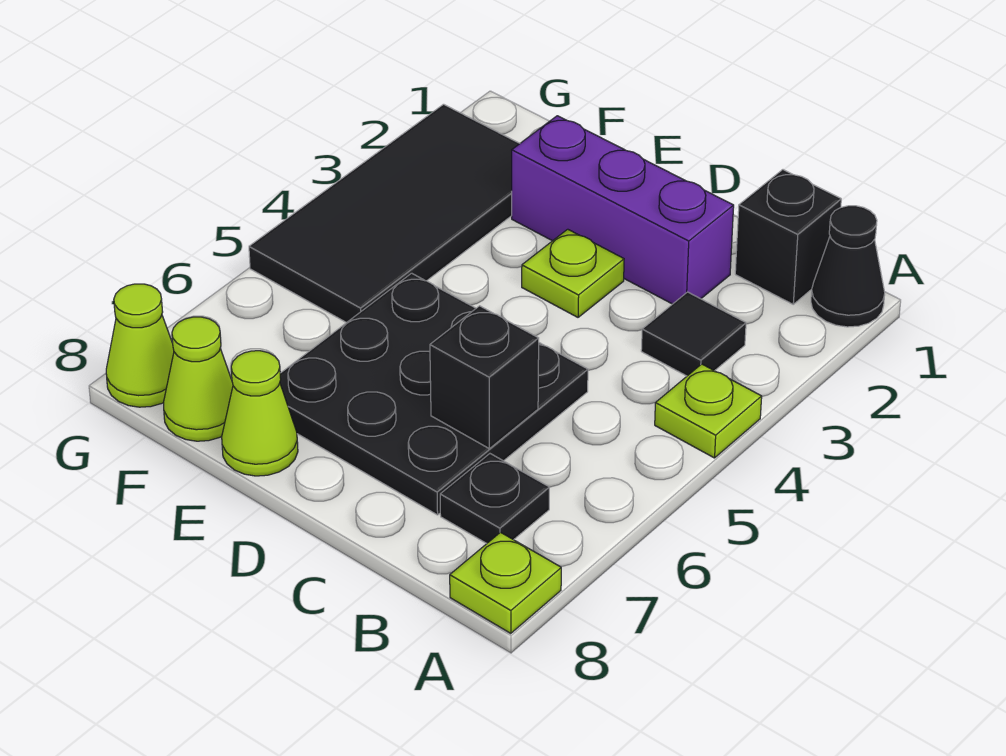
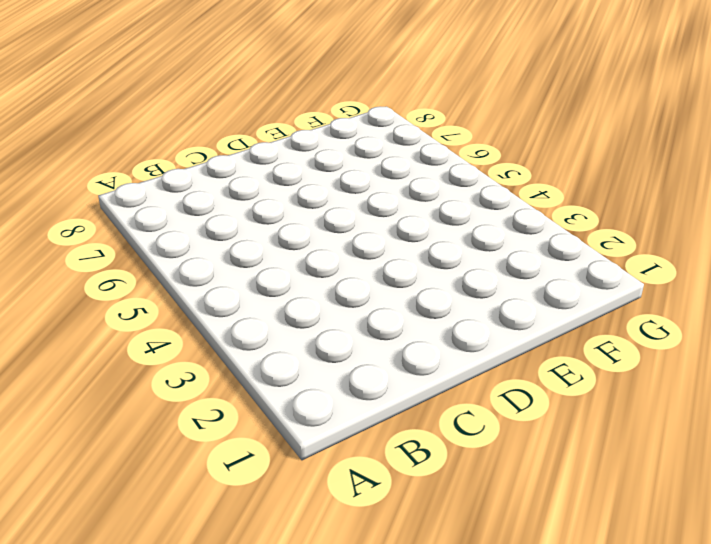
none -> black cone A1 level 1
none -> lime plate A4 level 1
none -> lime plate A8 level 1

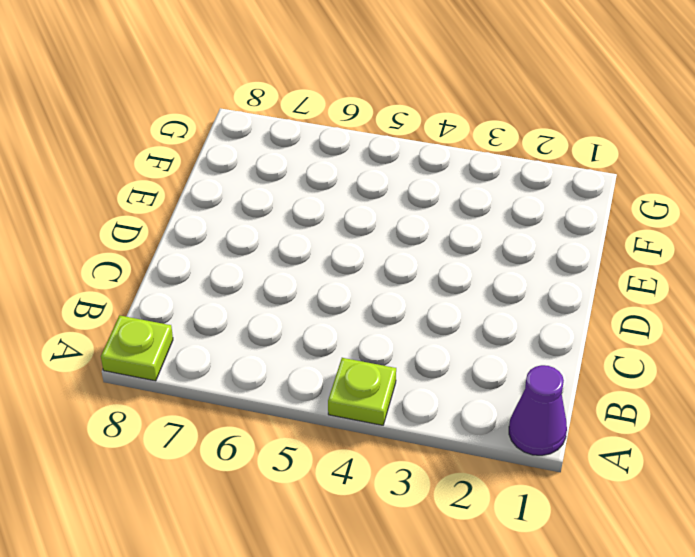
purple cone A1 level 1 -> black cone A1 level 1
none -> black brick B1 level 1
none -> black tile B3 level 1
none -> black plate B7 level 1

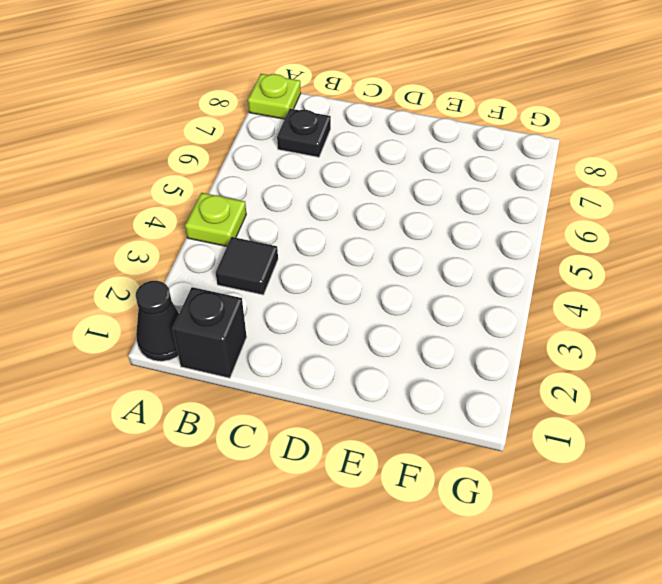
none -> purple brick C2:E2 level 1
none -> black plate C5:E7 level 1
none -> lime plate D3 level 1

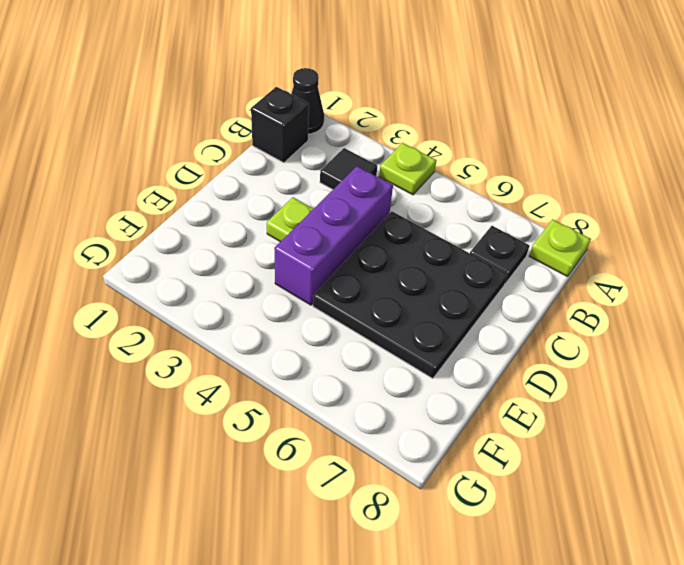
purple brick C4:E4 level 1 -> purple brick C2:E2 level 1
none -> lime cone E8 level 1
none -> black tile F2:G5 level 1
none -> lime cone F8 level 1

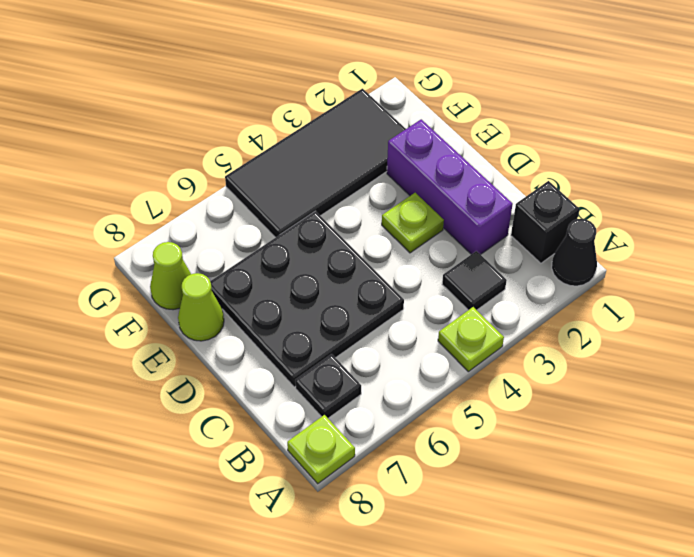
none -> lime cone G8 level 1
none -> black brick C6 level 2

=====

■ **What this task involves**
Copy down each line in the entries that has the word "purple".

■ **Output**
purple cone A1 level 1 -> black cone A1 level 1
none -> purple brick C2:E2 level 1
purple brick C4:E4 level 1 -> purple brick C2:E2 level 1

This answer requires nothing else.